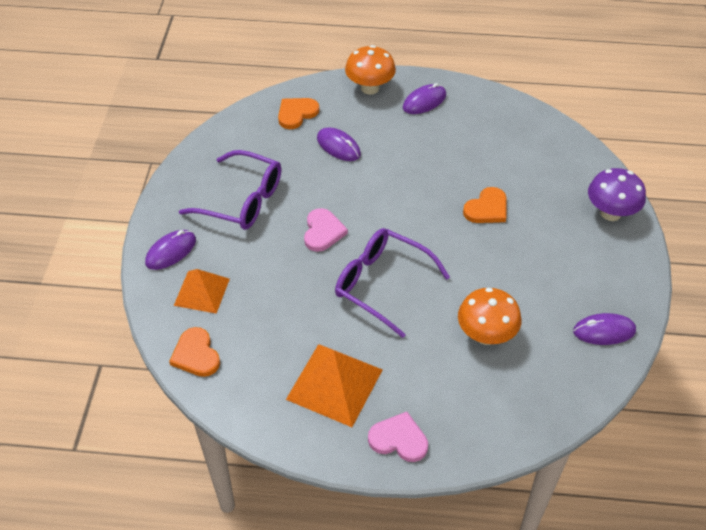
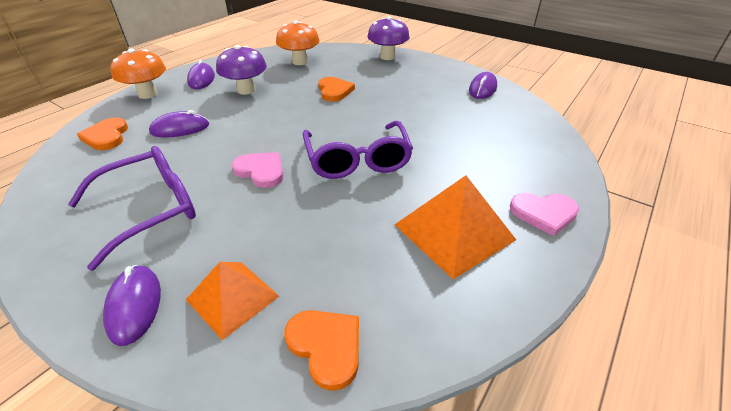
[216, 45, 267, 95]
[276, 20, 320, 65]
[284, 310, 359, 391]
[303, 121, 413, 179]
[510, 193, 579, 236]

Task brief
Would it be possible to give the material above again exactly, with the pictures left out?

Response for this exercise
[216, 45, 267, 95]
[276, 20, 320, 65]
[284, 310, 359, 391]
[303, 121, 413, 179]
[510, 193, 579, 236]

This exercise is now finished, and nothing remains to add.